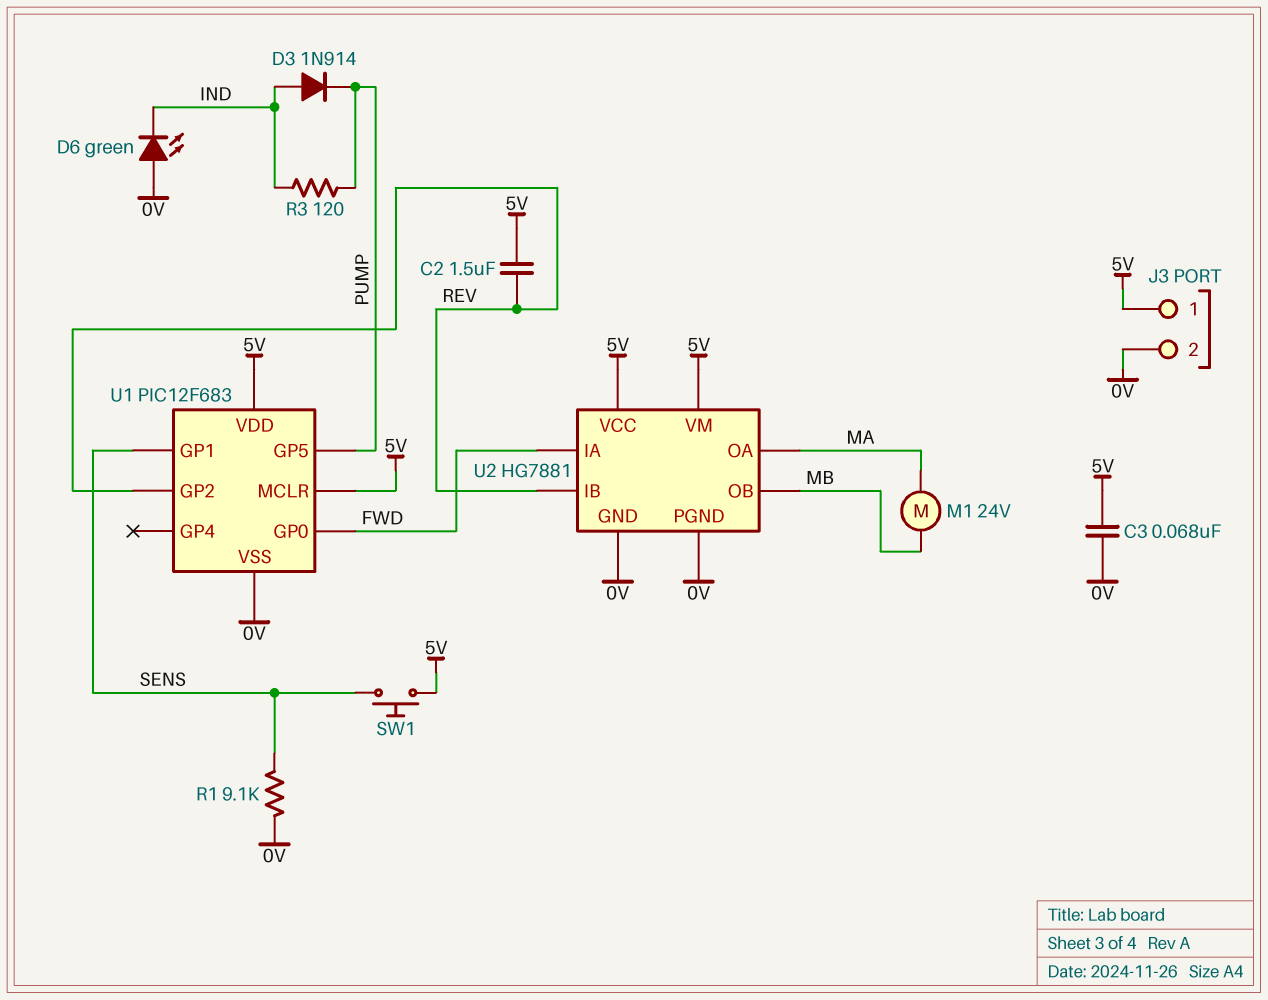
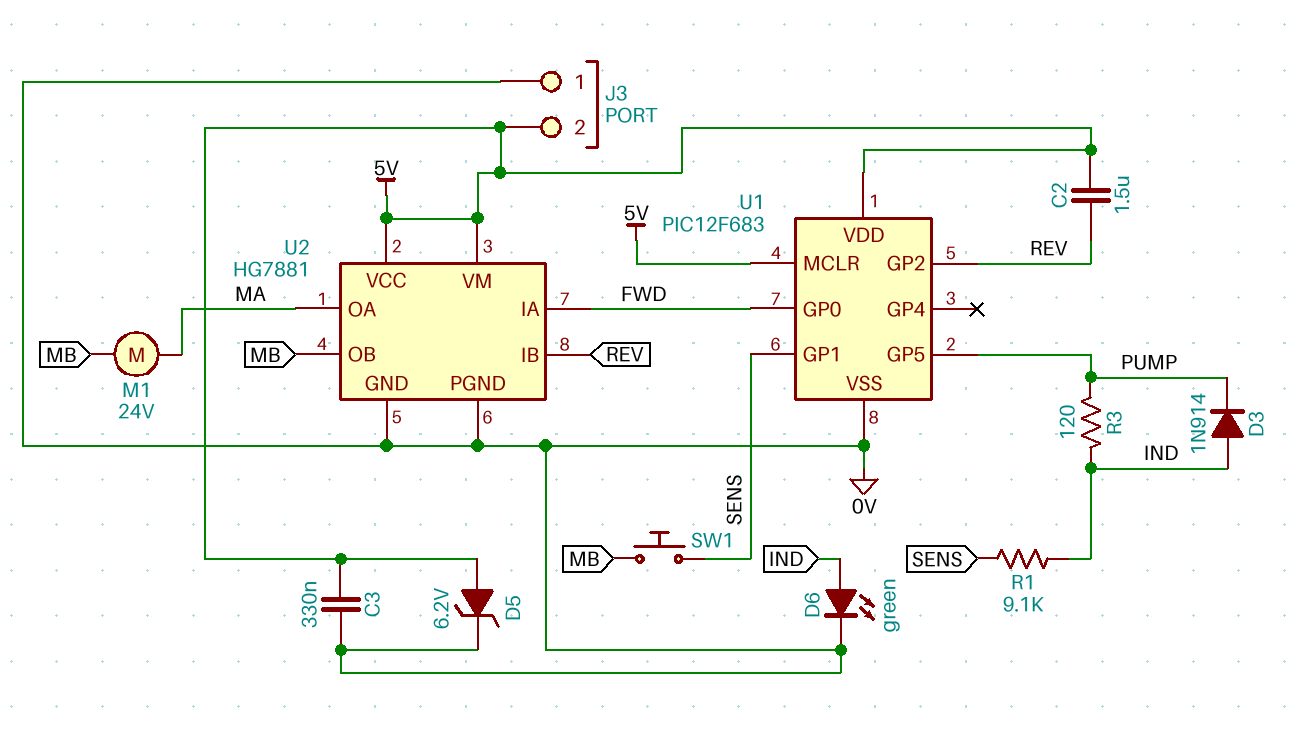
C3: 68nF (0V, 5V) -> 330nF (0V, 5V)
D5: none -> zener 6.2V (A 5V, K 0V)
D6: LED green (A 0V, K IND) -> LED green (A IND, K 0V)
J3 pin 1: 5V -> 0V
J3 pin 2: 0V -> 5V
R1: 9.1k (0V, SENS) -> 9.1k (IND, SENS)
SW1: button (5V, SENS) -> button (MB, SENS)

> _TASK DIRECTIONS_: Make an exact printout of the listing above, omitting the images.

> _EXERCISE OUTPUT_:
C3: 68nF (0V, 5V) -> 330nF (0V, 5V)
D5: none -> zener 6.2V (A 5V, K 0V)
D6: LED green (A 0V, K IND) -> LED green (A IND, K 0V)
J3 pin 1: 5V -> 0V
J3 pin 2: 0V -> 5V
R1: 9.1k (0V, SENS) -> 9.1k (IND, SENS)
SW1: button (5V, SENS) -> button (MB, SENS)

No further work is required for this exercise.